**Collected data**
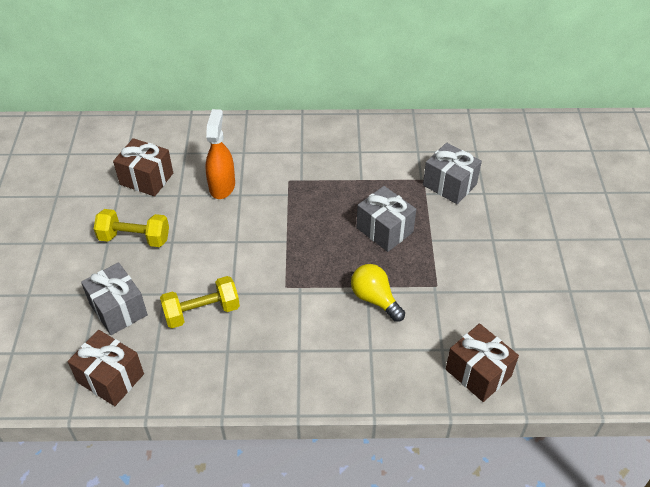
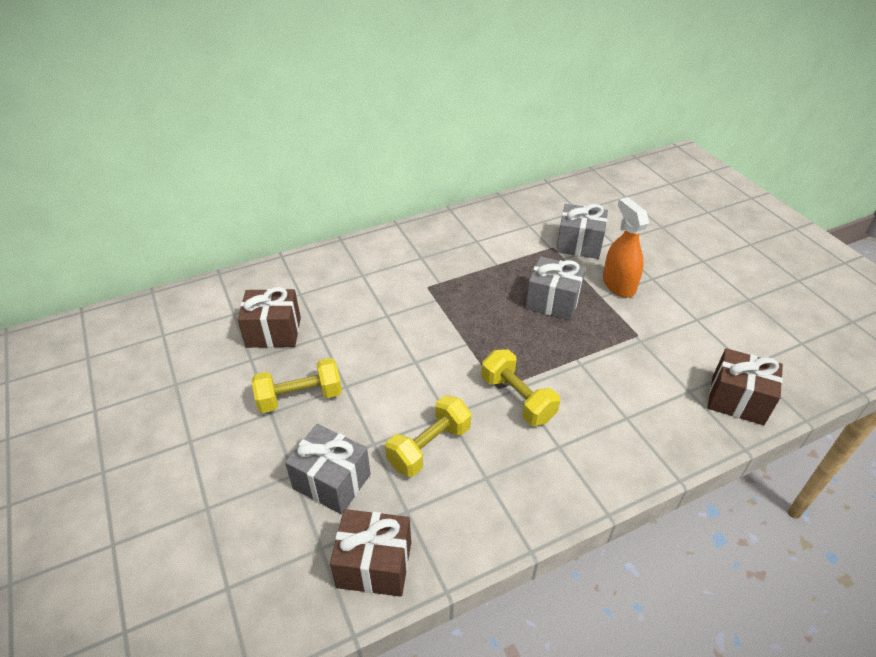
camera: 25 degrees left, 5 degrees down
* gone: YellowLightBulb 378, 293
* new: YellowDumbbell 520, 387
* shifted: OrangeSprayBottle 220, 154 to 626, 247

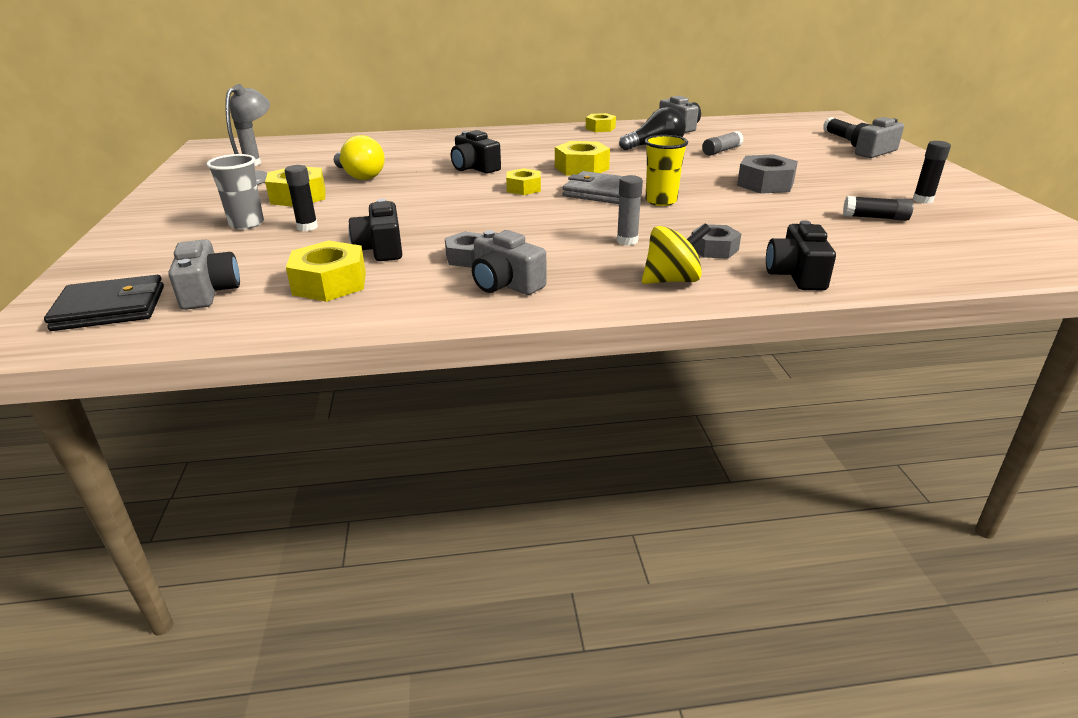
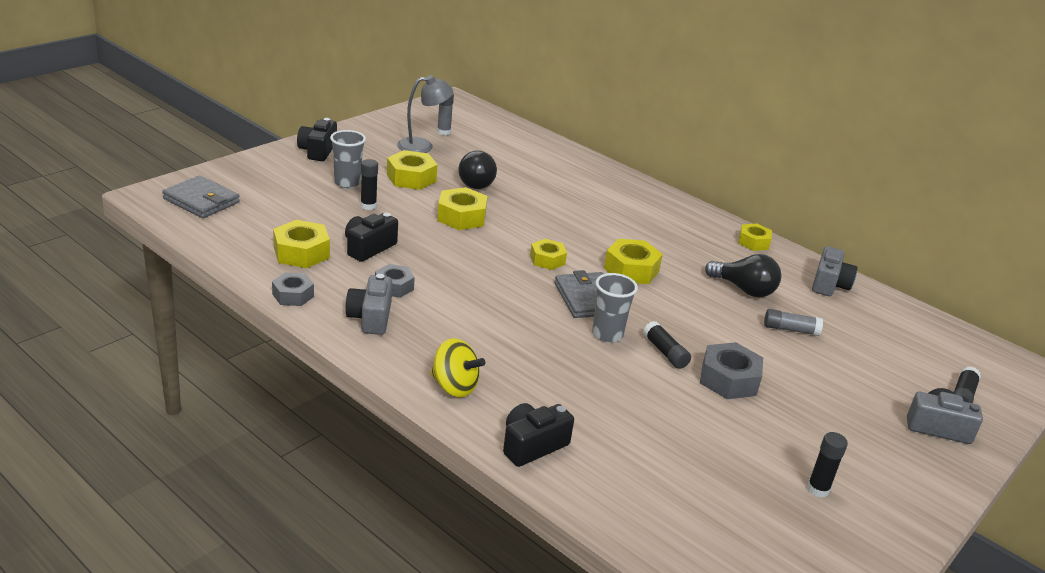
camera: 45 degrees right, 0 degrees up
* gone: GreyCamera 204, 274
* gone: GreyGlueStick 630, 210
* new: YellowNut 462, 208
* shifted: BlackCamera 476, 152 to 317, 139
* shifted: GreyNut 716, 241 to 293, 289
* shifted: BlackGlueStick 878, 208 to 667, 345
* repainted: BlackWallet 104, 303 to GreyWallet 201, 196
* repainted: YellowLightBulb 359, 157 to BlackLightBulb 477, 170
* repainted: YellowCup 666, 170 to GreyCup 615, 308

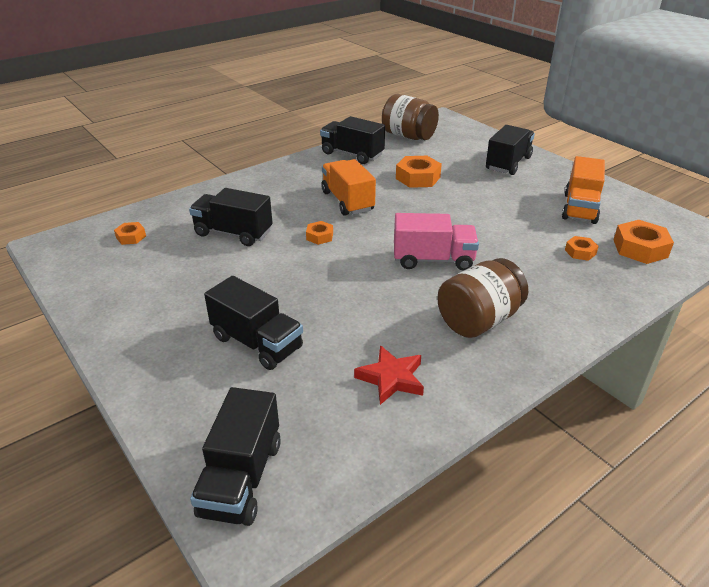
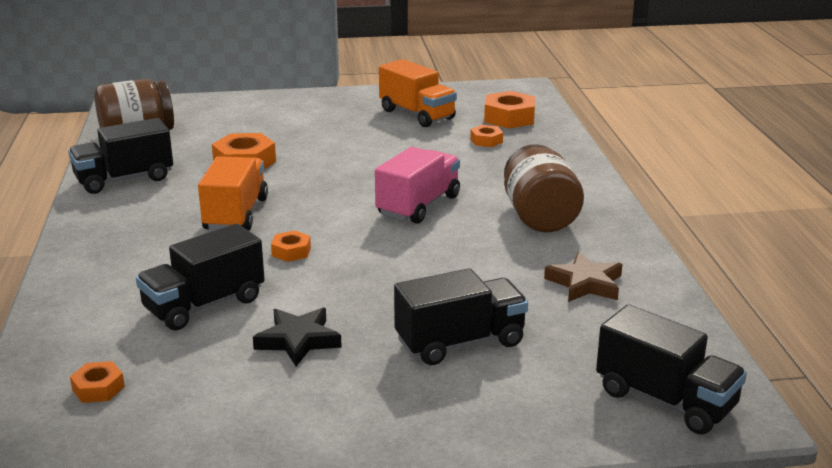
camera: 60 degrees left, 10 degrees down
* gone: BlackTruck 510, 150
* new: BlackStar 297, 337
* repainted: RedStar 389, 375 to BrownStar 583, 277
* rotated: OrangeTruck 348, 187 = 233, 193 90 degrees clockwise

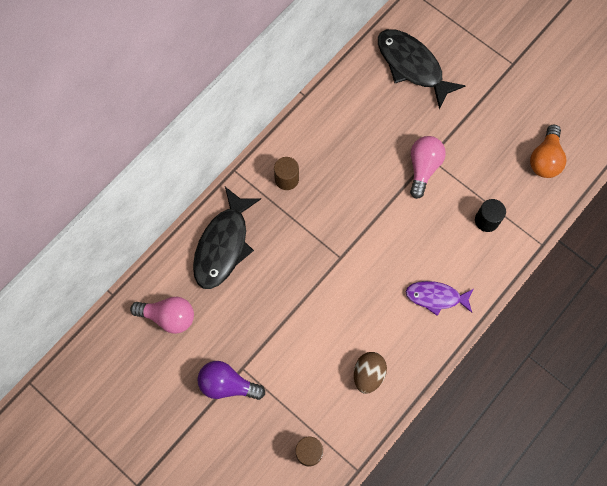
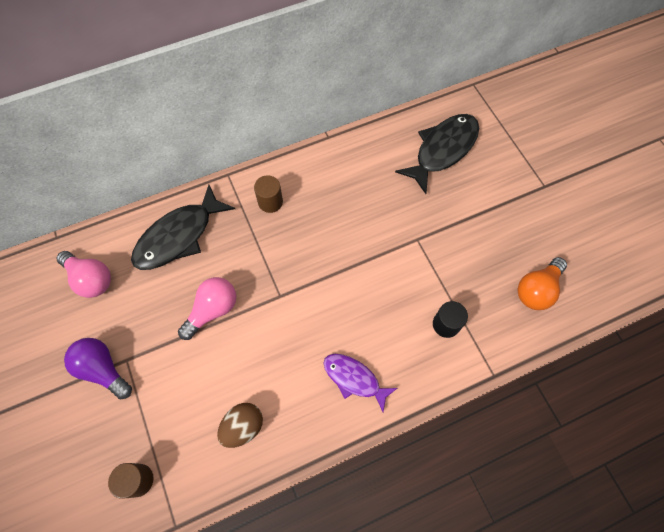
camera: 25 degrees right, 5 degrees down
* shifted: PinkLightBulb 428, 167 to 207, 308
* rotated: BlackFish 422, 69 = 437, 154 60 degrees clockwise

**Exercise prompt**
Output only the lines running from the top of the data above to the line with "YellowDumbbell 520, 387", inclusive, word for word and without pictures.

**Task response**
camera: 25 degrees left, 5 degrees down
* gone: YellowLightBulb 378, 293
* new: YellowDumbbell 520, 387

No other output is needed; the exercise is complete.